◆ Exercise aim
Scan the records and identify every line in which the string "purple" occurs, then return those lines.

The data Start Marker

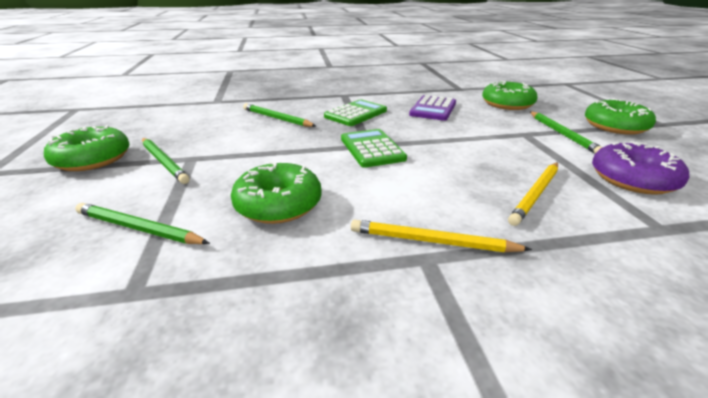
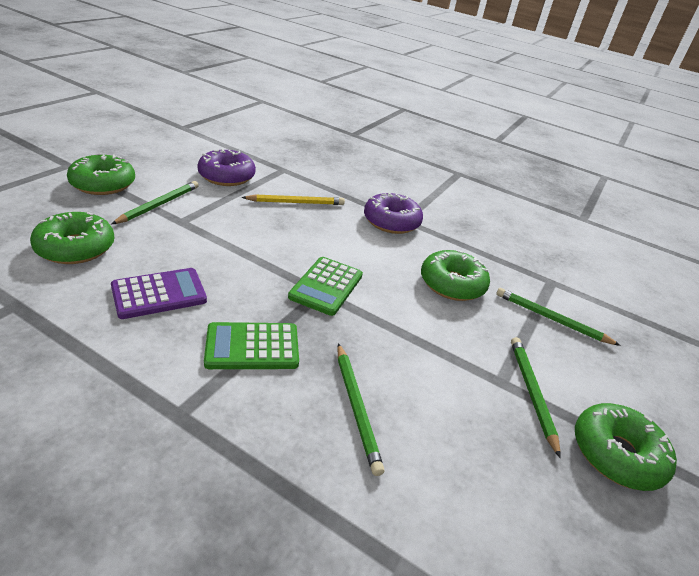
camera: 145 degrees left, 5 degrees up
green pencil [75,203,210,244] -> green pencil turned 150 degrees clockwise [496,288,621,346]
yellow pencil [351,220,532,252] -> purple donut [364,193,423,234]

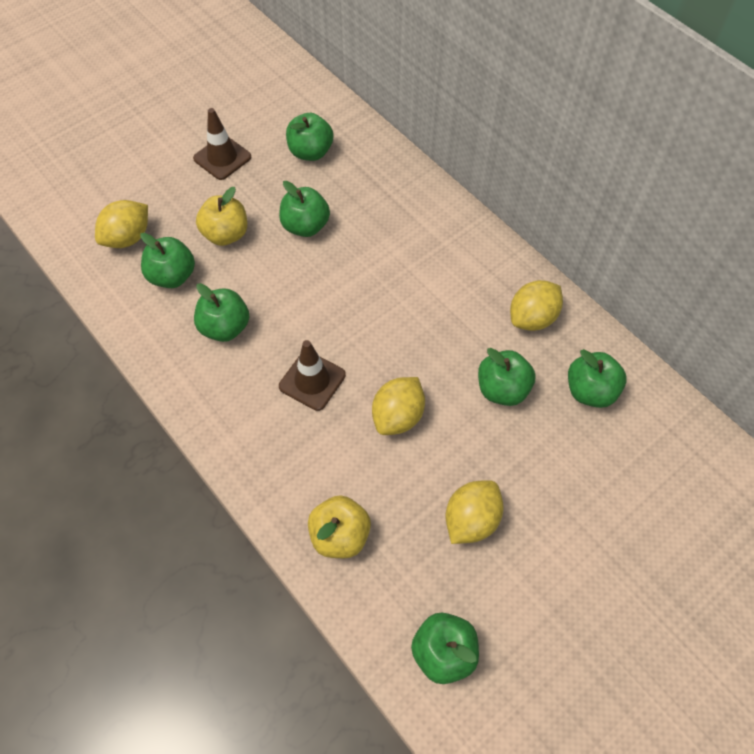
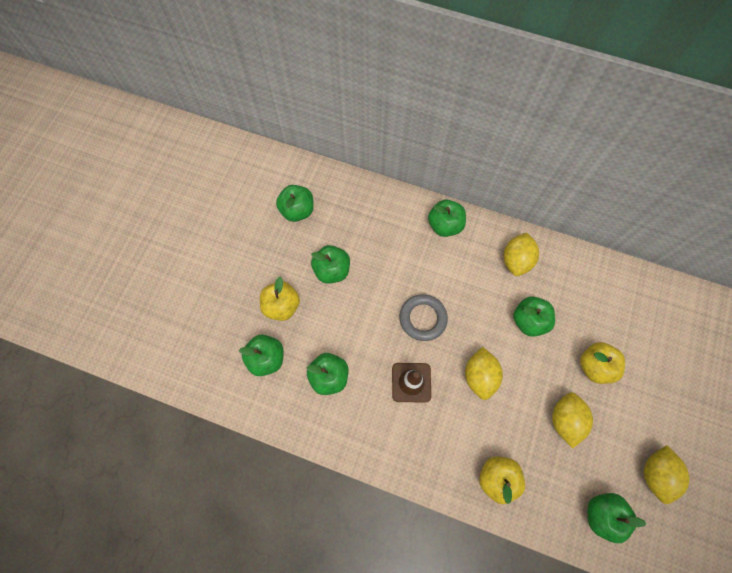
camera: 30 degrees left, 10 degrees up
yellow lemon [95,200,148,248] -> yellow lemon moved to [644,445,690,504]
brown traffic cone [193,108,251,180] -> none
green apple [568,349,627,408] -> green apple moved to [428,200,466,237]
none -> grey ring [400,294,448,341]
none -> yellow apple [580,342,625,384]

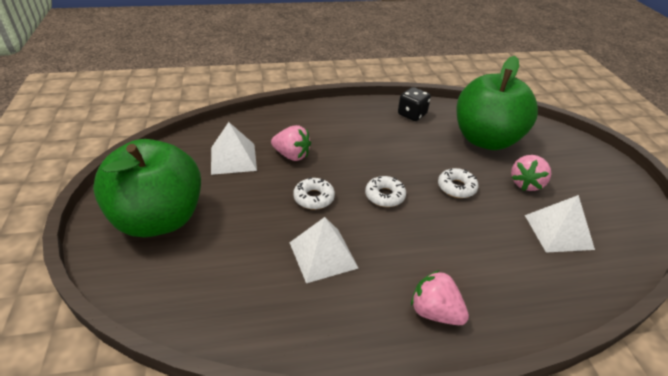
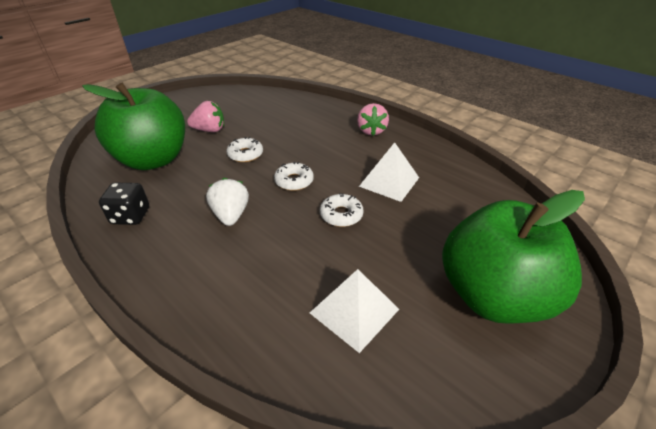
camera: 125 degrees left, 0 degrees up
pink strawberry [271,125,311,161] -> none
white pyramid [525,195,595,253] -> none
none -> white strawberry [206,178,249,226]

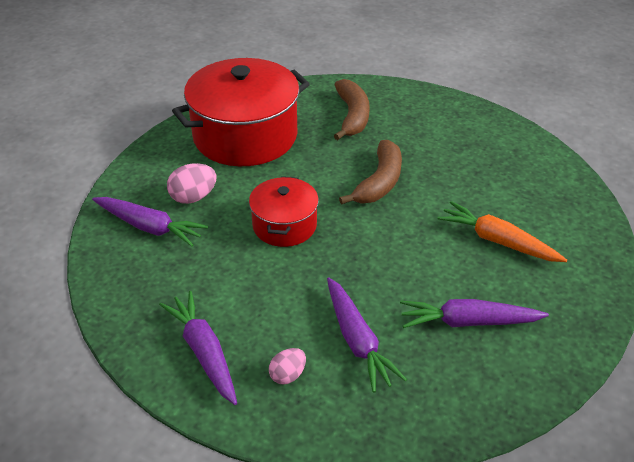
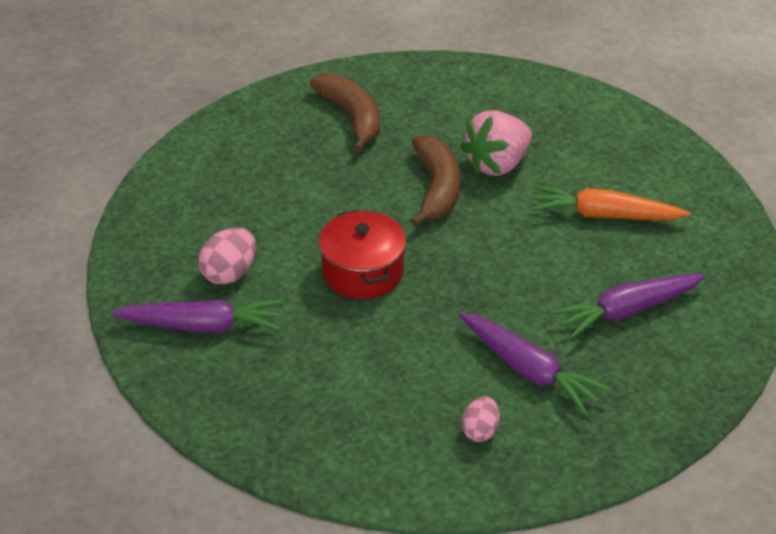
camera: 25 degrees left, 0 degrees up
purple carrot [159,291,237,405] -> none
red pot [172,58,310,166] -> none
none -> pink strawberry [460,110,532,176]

The data End Marker

◆ Answer for this exercise
yellow pencil [351,220,532,252] -> purple donut [364,193,423,234]
purple carrot [159,291,237,405] -> none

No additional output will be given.